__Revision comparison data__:
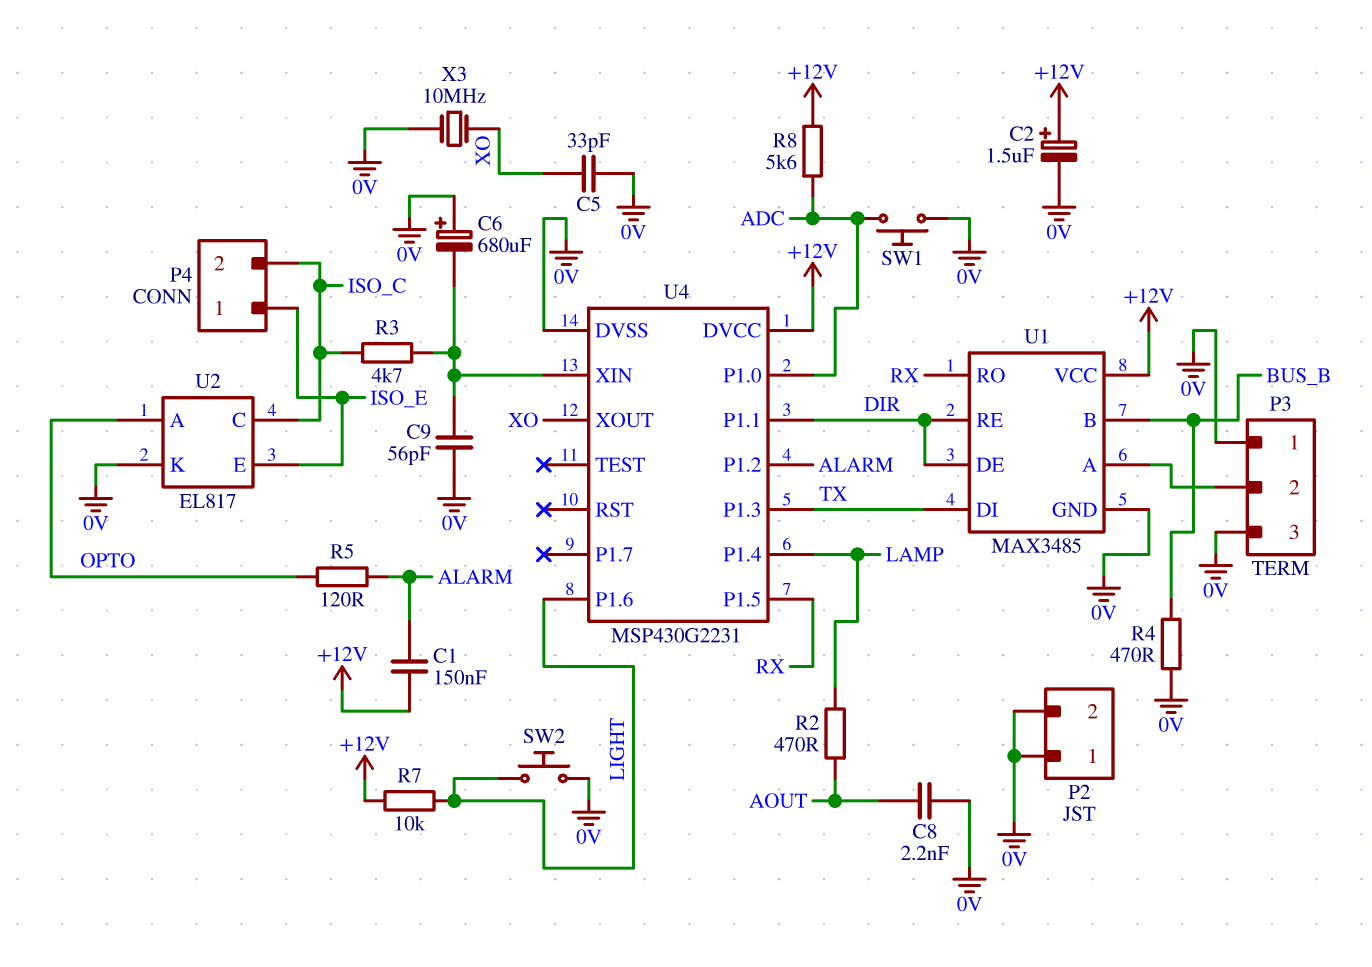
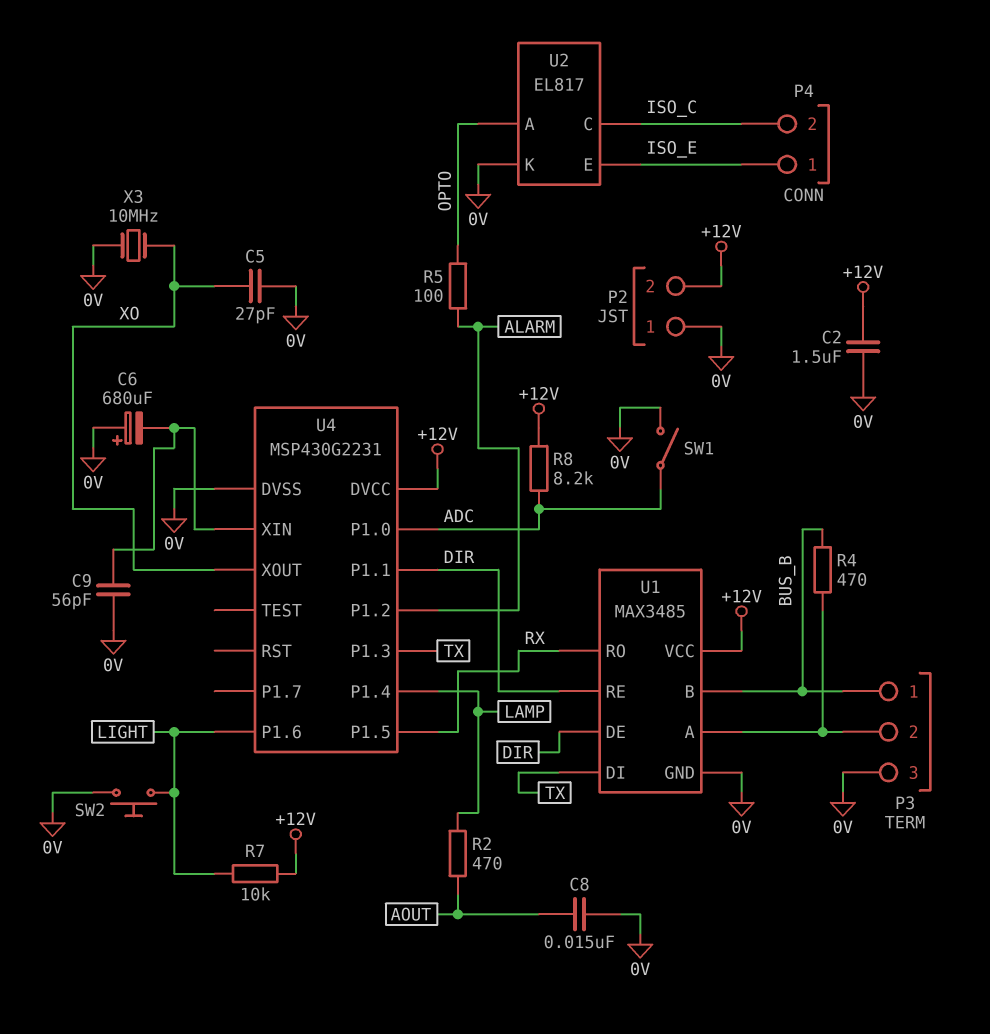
C1: 150nF (+12V, ALARM) -> none
C2: 1.5uF (plus +12V, minus 0V) -> 1.5uF (+12V, 0V)
C5: 33pF (0V, XO) -> 27pF (0V, XO)
C8: 2.2nF (0V, AOUT) -> 15nF (0V, AOUT)
P2 pin 2: 0V -> +12V
P3 pin 1: 0V -> BUS_B
R3: 4.7k (ISO_C, U4/XIN) -> none
R4: 470 (0V, BUS_B) -> 470 (BUS_B, P3/2)
R5: 120 (ALARM, OPTO) -> 100 (ALARM, OPTO)
R8: 5.6k (+12V, ADC) -> 8.2k (+12V, ADC)
SW1: button (0V, ADC) -> switch (0V, ADC)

__Problem statement__:
Word for word, set down each record shown above, omitting the pictures.

__Written solution__:
C1: 150nF (+12V, ALARM) -> none
C2: 1.5uF (plus +12V, minus 0V) -> 1.5uF (+12V, 0V)
C5: 33pF (0V, XO) -> 27pF (0V, XO)
C8: 2.2nF (0V, AOUT) -> 15nF (0V, AOUT)
P2 pin 2: 0V -> +12V
P3 pin 1: 0V -> BUS_B
R3: 4.7k (ISO_C, U4/XIN) -> none
R4: 470 (0V, BUS_B) -> 470 (BUS_B, P3/2)
R5: 120 (ALARM, OPTO) -> 100 (ALARM, OPTO)
R8: 5.6k (+12V, ADC) -> 8.2k (+12V, ADC)
SW1: button (0V, ADC) -> switch (0V, ADC)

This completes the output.